> _What you should do_:
The answer must be the full data, restated word for word, with no pictures in it.

> _Given data_:

Content starts

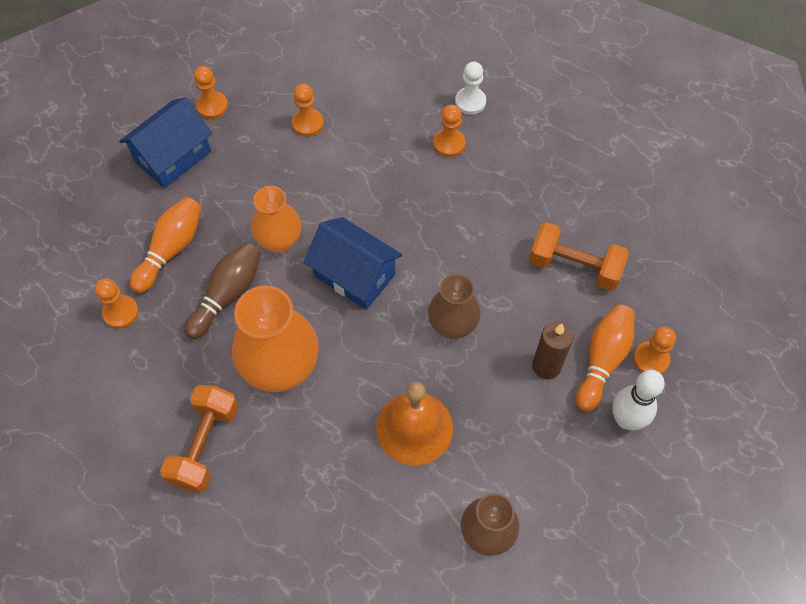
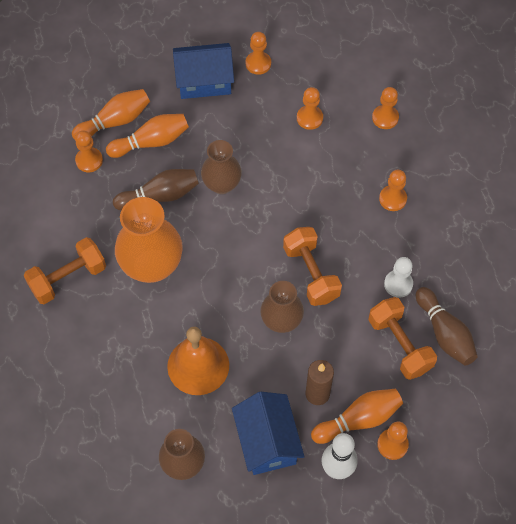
camera: 40 degrees right, 0 degrees up
(114, 256) = (115, 121): none -> orange bowling pin
(279, 241) = (222, 184): orange vase -> brown vase
(354, 275) = (248, 241): blue house -> blue house (267, 441)
(376, 78) = (385, 118): none -> orange pawn
(439, 262) = (311, 274): none -> orange dumbbell
(470, 102) = (435, 180): white pawn -> white pawn (398, 284)
(601, 228) = (444, 333): none -> brown bowling pin

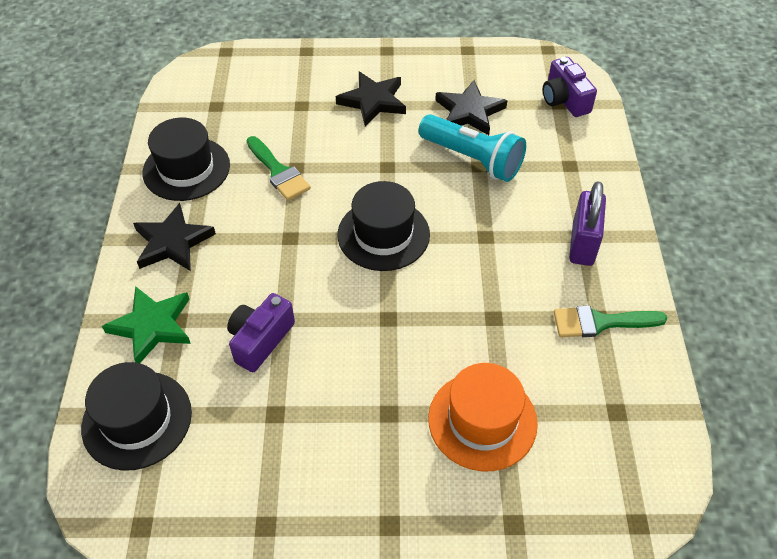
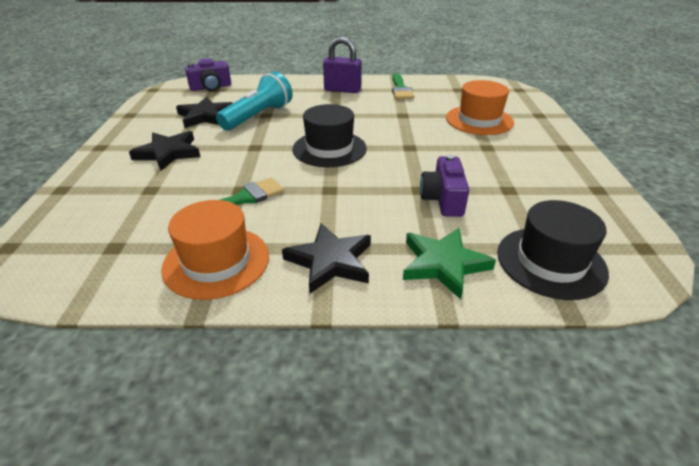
camera: 90 degrees left, 15 degrees down
(186, 169) = (216, 261): black hat -> orange hat
(260, 340) = (443, 199): purple camera -> purple camera turned 60 degrees clockwise

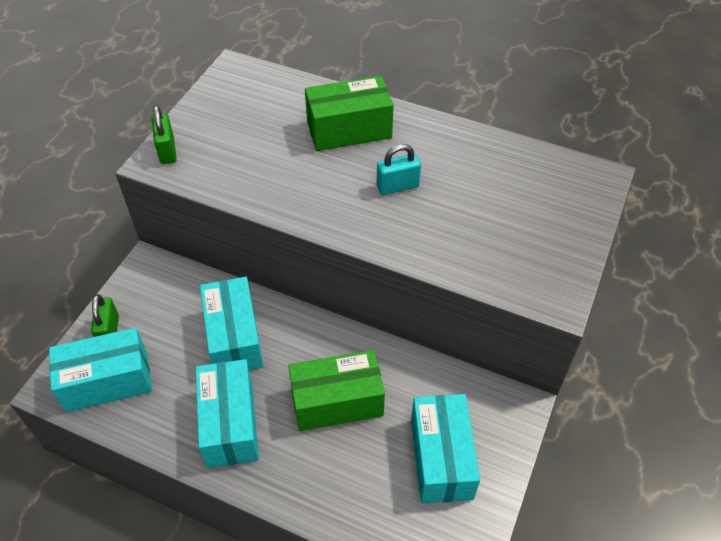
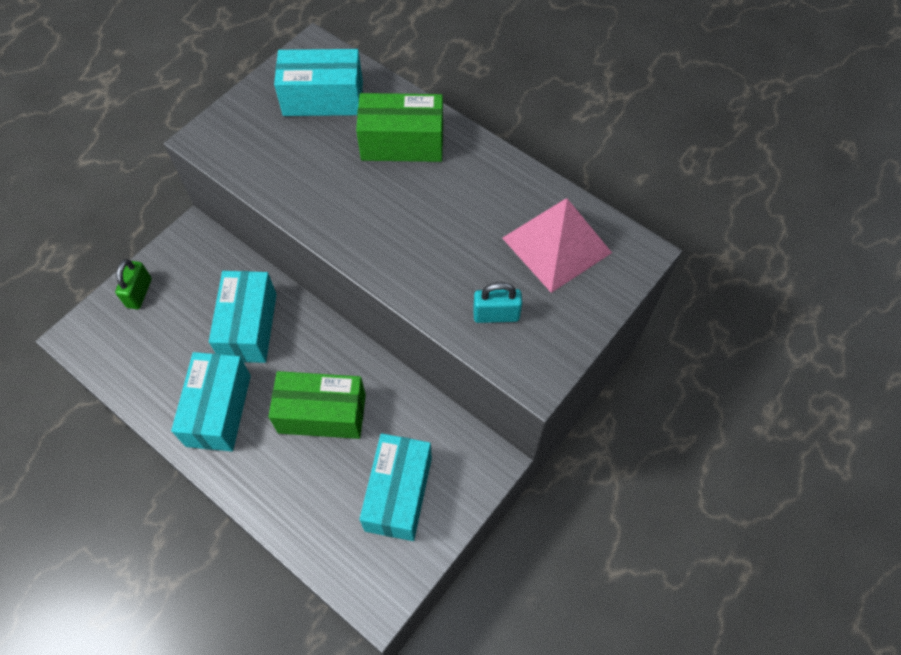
camera: 15 degrees right, 10 degrees up
(107, 381) = (124, 341): turquoise box -> turquoise box (323, 98)
(167, 150) = (218, 129): green padlock -> none
(397, 186) = (427, 217): turquoise padlock -> turquoise padlock (496, 315)
(525, 185) = (556, 245): none -> pink pyramid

Content ends

> _Solved exercise_:
camera: 40 degrees right, 0 degrees up
(114, 256) = (115, 121): none -> orange bowling pin
(279, 241) = (222, 184): orange vase -> brown vase
(354, 275) = (248, 241): blue house -> blue house (267, 441)
(376, 78) = (385, 118): none -> orange pawn
(439, 262) = (311, 274): none -> orange dumbbell
(470, 102) = (435, 180): white pawn -> white pawn (398, 284)
(601, 228) = (444, 333): none -> brown bowling pin

camera: 90 degrees left, 15 degrees down
(186, 169) = (216, 261): black hat -> orange hat
(260, 340) = (443, 199): purple camera -> purple camera turned 60 degrees clockwise

camera: 15 degrees right, 10 degrees up
(107, 381) = (124, 341): turquoise box -> turquoise box (323, 98)
(167, 150) = (218, 129): green padlock -> none
(397, 186) = (427, 217): turquoise padlock -> turquoise padlock (496, 315)
(525, 185) = (556, 245): none -> pink pyramid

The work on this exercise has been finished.